→ **About this exercise**: Everything from the line containing "- → black_hex_nut <529, 101, 563, 130>" through the final line of the entries, both included, should be copied exactly and with nothing else; please skip pictures.

→ **Extracted information**:
────────
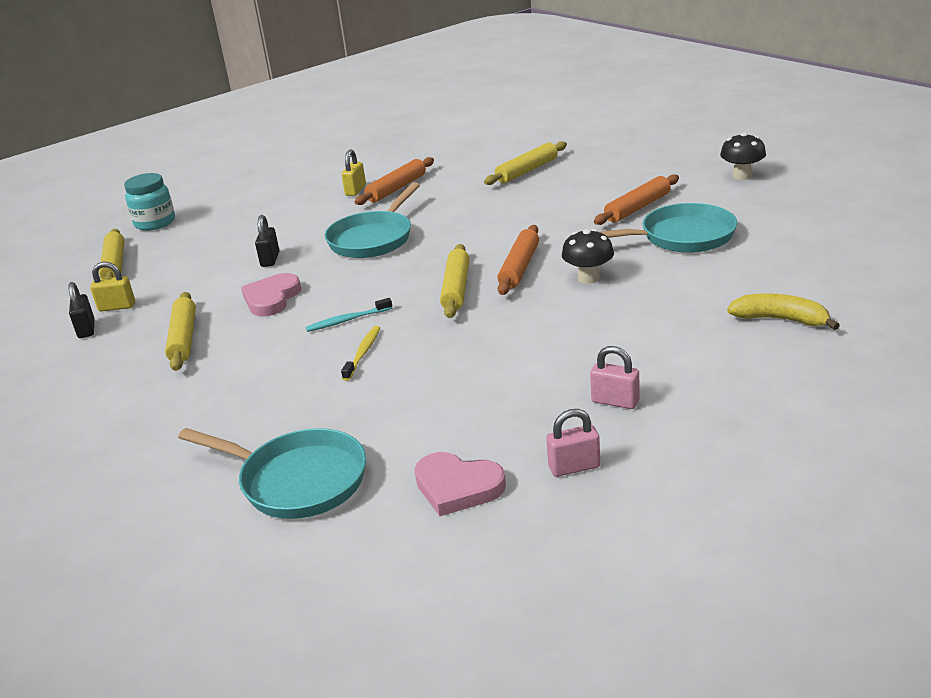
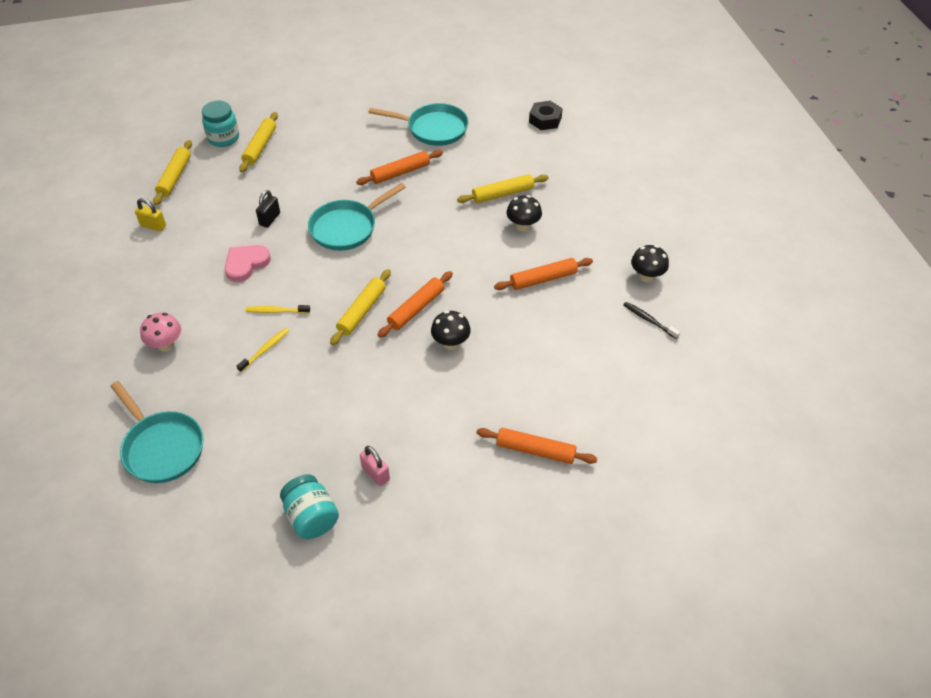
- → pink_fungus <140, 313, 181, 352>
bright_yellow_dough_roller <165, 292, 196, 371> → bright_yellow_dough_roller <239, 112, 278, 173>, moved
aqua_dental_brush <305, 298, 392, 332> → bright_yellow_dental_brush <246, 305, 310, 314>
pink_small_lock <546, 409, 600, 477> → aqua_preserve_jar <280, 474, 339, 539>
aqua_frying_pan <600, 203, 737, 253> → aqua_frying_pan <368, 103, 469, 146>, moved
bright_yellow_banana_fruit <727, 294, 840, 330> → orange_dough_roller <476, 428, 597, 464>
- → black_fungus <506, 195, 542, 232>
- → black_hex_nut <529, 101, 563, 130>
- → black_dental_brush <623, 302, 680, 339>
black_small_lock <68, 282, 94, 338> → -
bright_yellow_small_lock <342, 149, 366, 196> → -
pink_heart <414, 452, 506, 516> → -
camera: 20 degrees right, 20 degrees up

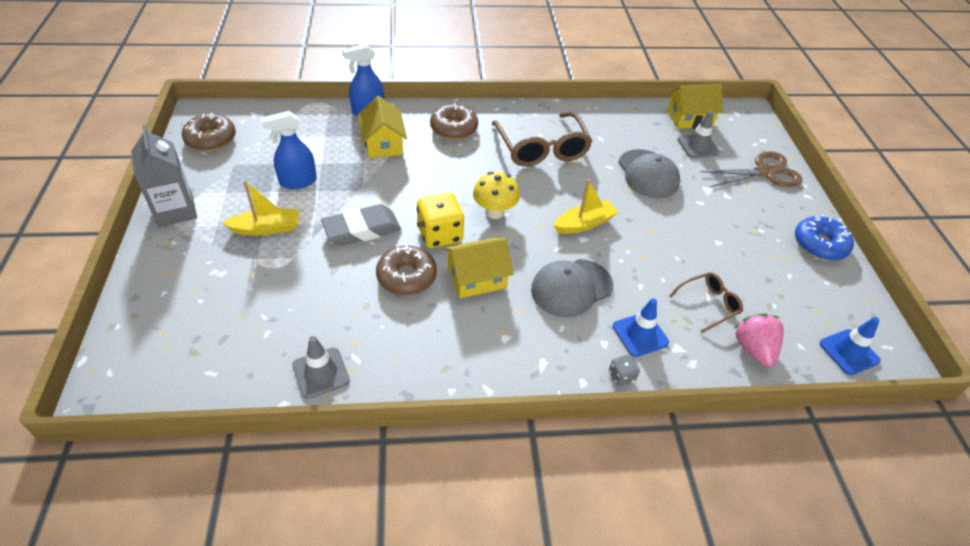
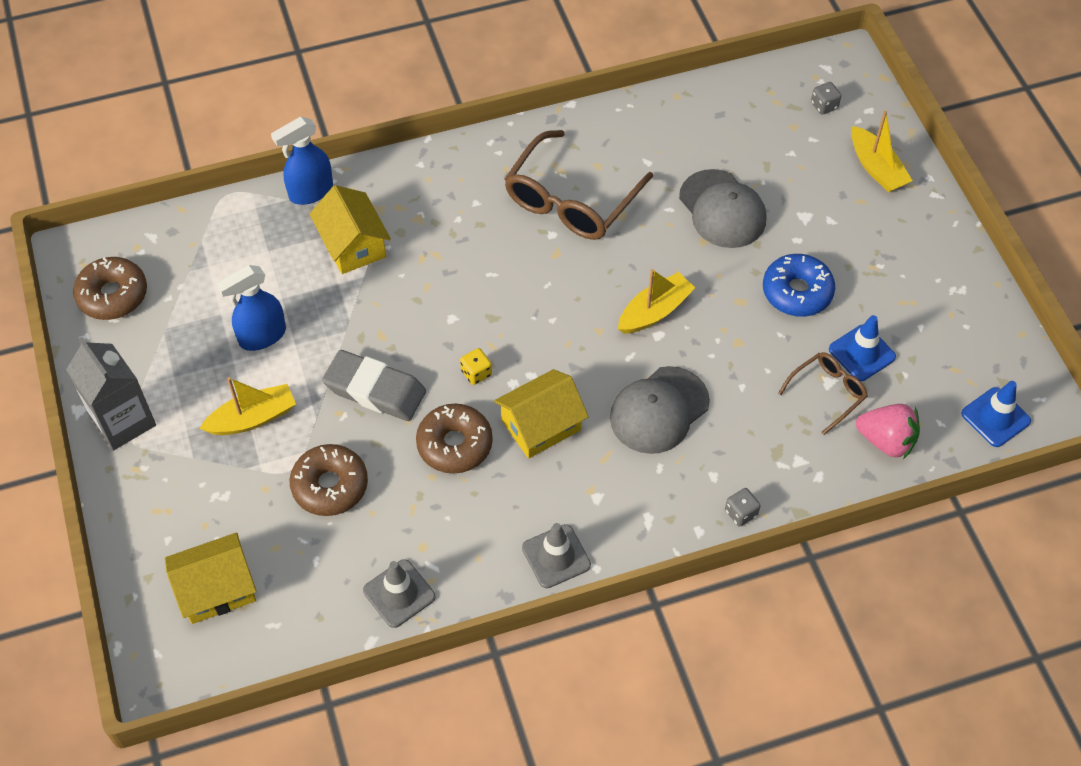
bright_yellow_toy_house <667, 84, 723, 129> → bright_yellow_toy_house <165, 533, 257, 624>, moved
dark_brown_doughnut <430, 103, 478, 140> → dark_brown_doughnut <289, 444, 368, 516>, moved
ash-grey_pencil_eraser <321, 204, 401, 246> → ash-grey_pencil_eraser <322, 350, 426, 421>, 60 degrees clockwise
bright_yellow_game_die <417, 192, 464, 248> → bright_yellow_game_die <460, 348, 492, 385>, x0.48
dark_brown_spectacles <492, 112, 592, 167> → dark_brown_spectacles <505, 130, 653, 240>, 60 degrees clockwise
ash-grey_traffic_cone <677, 111, 719, 158> → ash-grey_traffic_cone <522, 523, 591, 588>, moved
blue_doughnut <795, 216, 854, 261> → blue_doughnut <763, 254, 835, 317>, moved
- → ash-grey_game_die <811, 82, 841, 115>
blue_traffic_cone <613, 298, 669, 357> → blue_traffic_cone <829, 315, 896, 381>, moved
dark_brown_pair_of_scissors <701, 151, 802, 187> → bright_yellow_boat <851, 111, 913, 192>
pink_toy_strawberry <734, 313, 784, 367> → pink_toy_strawberry <856, 404, 920, 459>, 135 degrees clockwise
bright_yellow_fungus <473, 172, 520, 219> → -
camera: 10 degrees left, 10 degrees up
────────
→ **Exercise result**:
- → black_hex_nut <529, 101, 563, 130>
- → black_dental_brush <623, 302, 680, 339>
black_small_lock <68, 282, 94, 338> → -
bright_yellow_small_lock <342, 149, 366, 196> → -
pink_heart <414, 452, 506, 516> → -
camera: 20 degrees right, 20 degrees up

bright_yellow_toy_house <667, 84, 723, 129> → bright_yellow_toy_house <165, 533, 257, 624>, moved
dark_brown_doughnut <430, 103, 478, 140> → dark_brown_doughnut <289, 444, 368, 516>, moved
ash-grey_pencil_eraser <321, 204, 401, 246> → ash-grey_pencil_eraser <322, 350, 426, 421>, 60 degrees clockwise
bright_yellow_game_die <417, 192, 464, 248> → bright_yellow_game_die <460, 348, 492, 385>, x0.48
dark_brown_spectacles <492, 112, 592, 167> → dark_brown_spectacles <505, 130, 653, 240>, 60 degrees clockwise
ash-grey_traffic_cone <677, 111, 719, 158> → ash-grey_traffic_cone <522, 523, 591, 588>, moved
blue_doughnut <795, 216, 854, 261> → blue_doughnut <763, 254, 835, 317>, moved
- → ash-grey_game_die <811, 82, 841, 115>
blue_traffic_cone <613, 298, 669, 357> → blue_traffic_cone <829, 315, 896, 381>, moved
dark_brown_pair_of_scissors <701, 151, 802, 187> → bright_yellow_boat <851, 111, 913, 192>
pink_toy_strawberry <734, 313, 784, 367> → pink_toy_strawberry <856, 404, 920, 459>, 135 degrees clockwise
bright_yellow_fungus <473, 172, 520, 219> → -
camera: 10 degrees left, 10 degrees up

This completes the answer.